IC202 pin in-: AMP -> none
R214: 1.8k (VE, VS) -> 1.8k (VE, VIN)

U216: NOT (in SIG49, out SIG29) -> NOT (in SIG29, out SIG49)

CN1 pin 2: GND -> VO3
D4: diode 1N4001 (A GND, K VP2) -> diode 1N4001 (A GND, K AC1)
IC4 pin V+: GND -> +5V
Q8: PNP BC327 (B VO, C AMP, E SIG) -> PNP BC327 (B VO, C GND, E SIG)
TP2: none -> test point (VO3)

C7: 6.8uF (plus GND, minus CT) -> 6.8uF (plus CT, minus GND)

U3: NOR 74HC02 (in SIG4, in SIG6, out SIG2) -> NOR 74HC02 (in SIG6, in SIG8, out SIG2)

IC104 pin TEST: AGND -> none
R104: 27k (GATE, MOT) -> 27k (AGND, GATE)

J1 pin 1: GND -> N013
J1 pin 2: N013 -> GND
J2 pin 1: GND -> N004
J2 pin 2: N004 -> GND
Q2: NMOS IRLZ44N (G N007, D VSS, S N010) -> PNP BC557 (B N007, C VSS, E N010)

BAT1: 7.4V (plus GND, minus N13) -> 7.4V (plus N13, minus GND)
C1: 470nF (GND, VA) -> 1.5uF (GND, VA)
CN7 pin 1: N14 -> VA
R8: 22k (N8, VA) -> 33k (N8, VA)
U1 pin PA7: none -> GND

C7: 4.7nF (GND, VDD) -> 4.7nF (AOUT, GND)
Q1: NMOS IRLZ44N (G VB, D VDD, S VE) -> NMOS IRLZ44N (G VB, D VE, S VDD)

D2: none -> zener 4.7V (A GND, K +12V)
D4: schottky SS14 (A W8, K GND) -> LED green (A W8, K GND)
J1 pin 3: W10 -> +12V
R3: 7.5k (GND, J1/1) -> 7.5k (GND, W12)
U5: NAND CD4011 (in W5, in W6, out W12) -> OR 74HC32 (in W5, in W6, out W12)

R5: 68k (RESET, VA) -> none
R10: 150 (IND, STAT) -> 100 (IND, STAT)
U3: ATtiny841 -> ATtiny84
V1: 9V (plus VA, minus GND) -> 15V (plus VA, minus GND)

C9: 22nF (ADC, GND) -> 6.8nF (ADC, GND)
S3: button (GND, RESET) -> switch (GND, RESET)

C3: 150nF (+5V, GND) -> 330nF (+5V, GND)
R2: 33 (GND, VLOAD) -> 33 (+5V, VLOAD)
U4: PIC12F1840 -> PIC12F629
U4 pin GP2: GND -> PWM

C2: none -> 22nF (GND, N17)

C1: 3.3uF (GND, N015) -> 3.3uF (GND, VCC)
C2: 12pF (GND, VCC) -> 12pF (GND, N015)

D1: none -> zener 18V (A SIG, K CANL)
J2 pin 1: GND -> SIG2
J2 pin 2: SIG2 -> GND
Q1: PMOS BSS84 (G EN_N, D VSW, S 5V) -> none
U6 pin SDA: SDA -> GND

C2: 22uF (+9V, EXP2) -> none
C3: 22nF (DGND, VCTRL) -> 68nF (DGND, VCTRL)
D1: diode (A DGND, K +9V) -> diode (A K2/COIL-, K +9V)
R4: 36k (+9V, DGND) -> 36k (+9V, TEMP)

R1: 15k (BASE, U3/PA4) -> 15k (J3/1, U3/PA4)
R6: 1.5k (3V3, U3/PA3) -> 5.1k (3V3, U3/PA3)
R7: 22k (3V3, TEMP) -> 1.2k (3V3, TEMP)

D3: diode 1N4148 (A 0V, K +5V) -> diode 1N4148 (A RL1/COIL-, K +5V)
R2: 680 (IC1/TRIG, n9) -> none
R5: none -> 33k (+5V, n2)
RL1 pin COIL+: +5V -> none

Task to complete
Your task is to write out the lines from the one with "BAT1: 7.4V (plus" through the end of the records, exactly and with nothing added.

Exercise solution
BAT1: 7.4V (plus GND, minus N13) -> 7.4V (plus N13, minus GND)
C1: 470nF (GND, VA) -> 1.5uF (GND, VA)
CN7 pin 1: N14 -> VA
R8: 22k (N8, VA) -> 33k (N8, VA)
U1 pin PA7: none -> GND

C7: 4.7nF (GND, VDD) -> 4.7nF (AOUT, GND)
Q1: NMOS IRLZ44N (G VB, D VDD, S VE) -> NMOS IRLZ44N (G VB, D VE, S VDD)

D2: none -> zener 4.7V (A GND, K +12V)
D4: schottky SS14 (A W8, K GND) -> LED green (A W8, K GND)
J1 pin 3: W10 -> +12V
R3: 7.5k (GND, J1/1) -> 7.5k (GND, W12)
U5: NAND CD4011 (in W5, in W6, out W12) -> OR 74HC32 (in W5, in W6, out W12)

R5: 68k (RESET, VA) -> none
R10: 150 (IND, STAT) -> 100 (IND, STAT)
U3: ATtiny841 -> ATtiny84
V1: 9V (plus VA, minus GND) -> 15V (plus VA, minus GND)

C9: 22nF (ADC, GND) -> 6.8nF (ADC, GND)
S3: button (GND, RESET) -> switch (GND, RESET)

C3: 150nF (+5V, GND) -> 330nF (+5V, GND)
R2: 33 (GND, VLOAD) -> 33 (+5V, VLOAD)
U4: PIC12F1840 -> PIC12F629
U4 pin GP2: GND -> PWM

C2: none -> 22nF (GND, N17)

C1: 3.3uF (GND, N015) -> 3.3uF (GND, VCC)
C2: 12pF (GND, VCC) -> 12pF (GND, N015)

D1: none -> zener 18V (A SIG, K CANL)
J2 pin 1: GND -> SIG2
J2 pin 2: SIG2 -> GND
Q1: PMOS BSS84 (G EN_N, D VSW, S 5V) -> none
U6 pin SDA: SDA -> GND

C2: 22uF (+9V, EXP2) -> none
C3: 22nF (DGND, VCTRL) -> 68nF (DGND, VCTRL)
D1: diode (A DGND, K +9V) -> diode (A K2/COIL-, K +9V)
R4: 36k (+9V, DGND) -> 36k (+9V, TEMP)

R1: 15k (BASE, U3/PA4) -> 15k (J3/1, U3/PA4)
R6: 1.5k (3V3, U3/PA3) -> 5.1k (3V3, U3/PA3)
R7: 22k (3V3, TEMP) -> 1.2k (3V3, TEMP)

D3: diode 1N4148 (A 0V, K +5V) -> diode 1N4148 (A RL1/COIL-, K +5V)
R2: 680 (IC1/TRIG, n9) -> none
R5: none -> 33k (+5V, n2)
RL1 pin COIL+: +5V -> none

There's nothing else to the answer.